Object transformation records
---*---
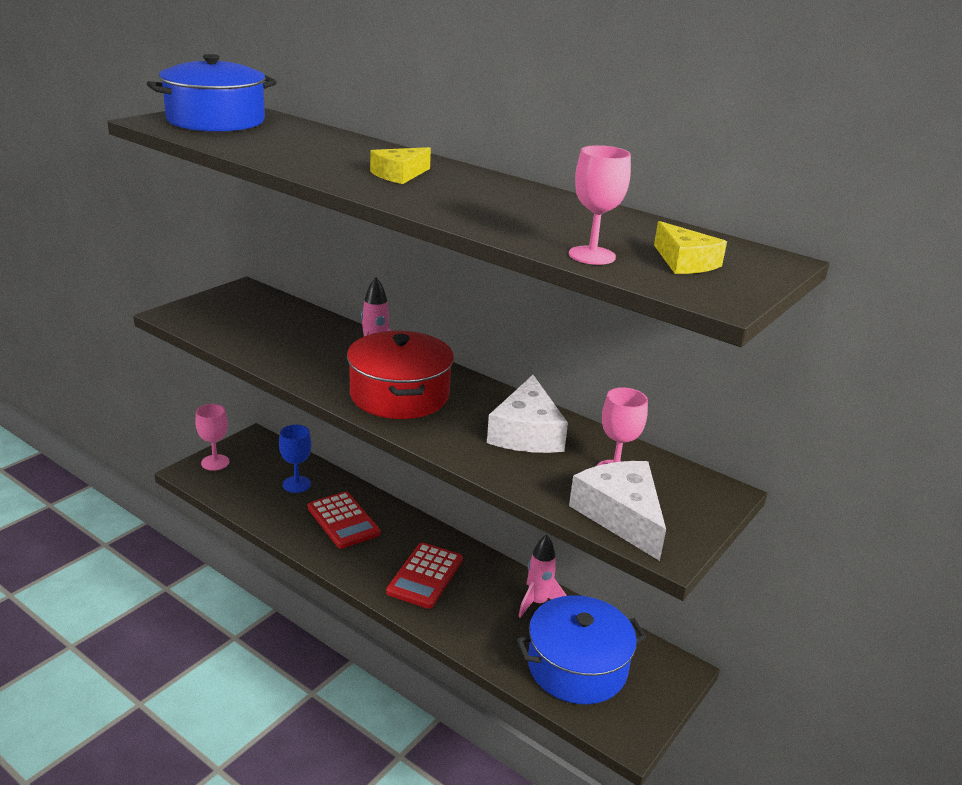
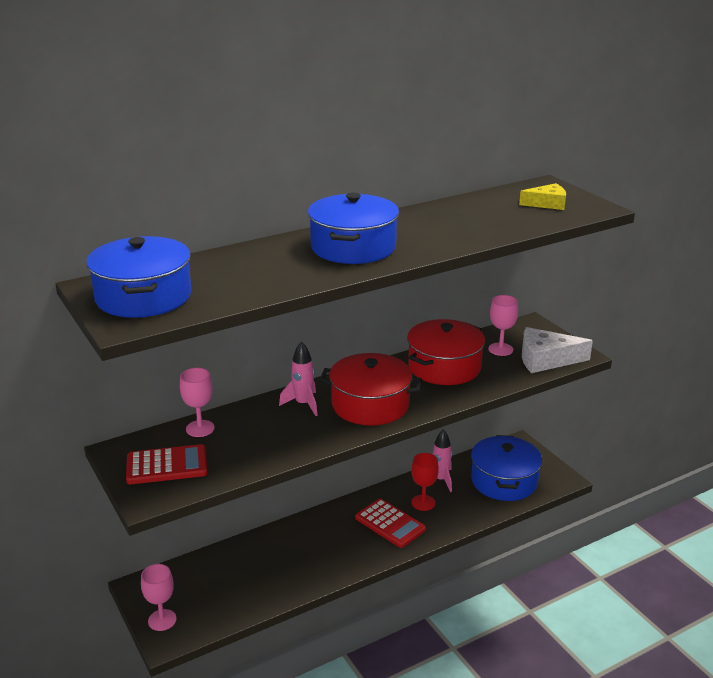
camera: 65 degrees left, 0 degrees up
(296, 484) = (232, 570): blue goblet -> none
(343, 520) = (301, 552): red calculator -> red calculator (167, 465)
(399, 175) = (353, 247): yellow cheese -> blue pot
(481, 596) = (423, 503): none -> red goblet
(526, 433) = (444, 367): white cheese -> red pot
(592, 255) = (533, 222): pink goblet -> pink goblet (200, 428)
---*---
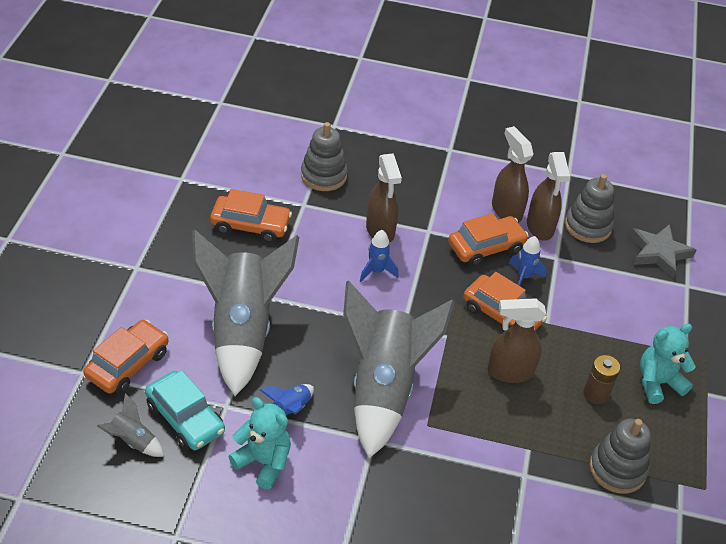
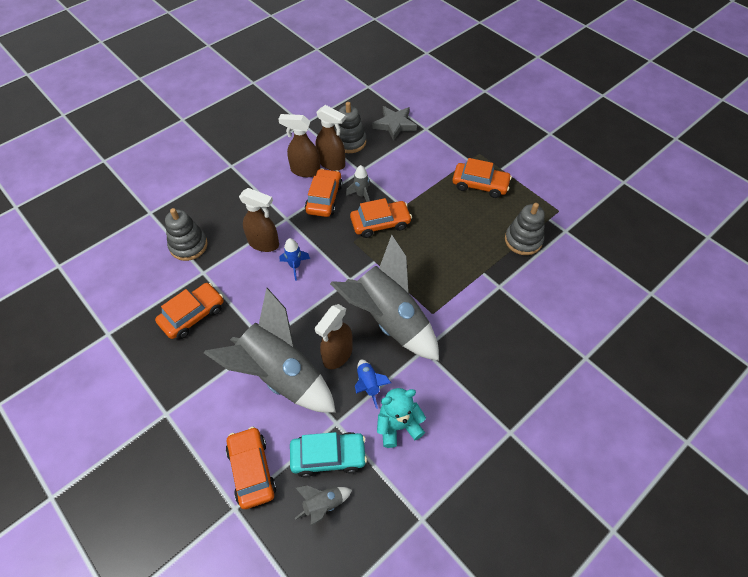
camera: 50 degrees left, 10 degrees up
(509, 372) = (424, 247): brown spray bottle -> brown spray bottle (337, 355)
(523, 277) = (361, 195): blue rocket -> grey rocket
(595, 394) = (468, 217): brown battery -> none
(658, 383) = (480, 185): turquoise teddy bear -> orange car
---*---
◆ WHAT THE TASK REQUIRES:
The range runs from the line above containing "(343, 520) = (301, 552): red" to the line containing "(592, 255) = (533, 222): pink", inclusive. Restate those lines word for word and no others.

◆ THE ANSWER:
(343, 520) = (301, 552): red calculator -> red calculator (167, 465)
(399, 175) = (353, 247): yellow cheese -> blue pot
(481, 596) = (423, 503): none -> red goblet
(526, 433) = (444, 367): white cheese -> red pot
(592, 255) = (533, 222): pink goblet -> pink goblet (200, 428)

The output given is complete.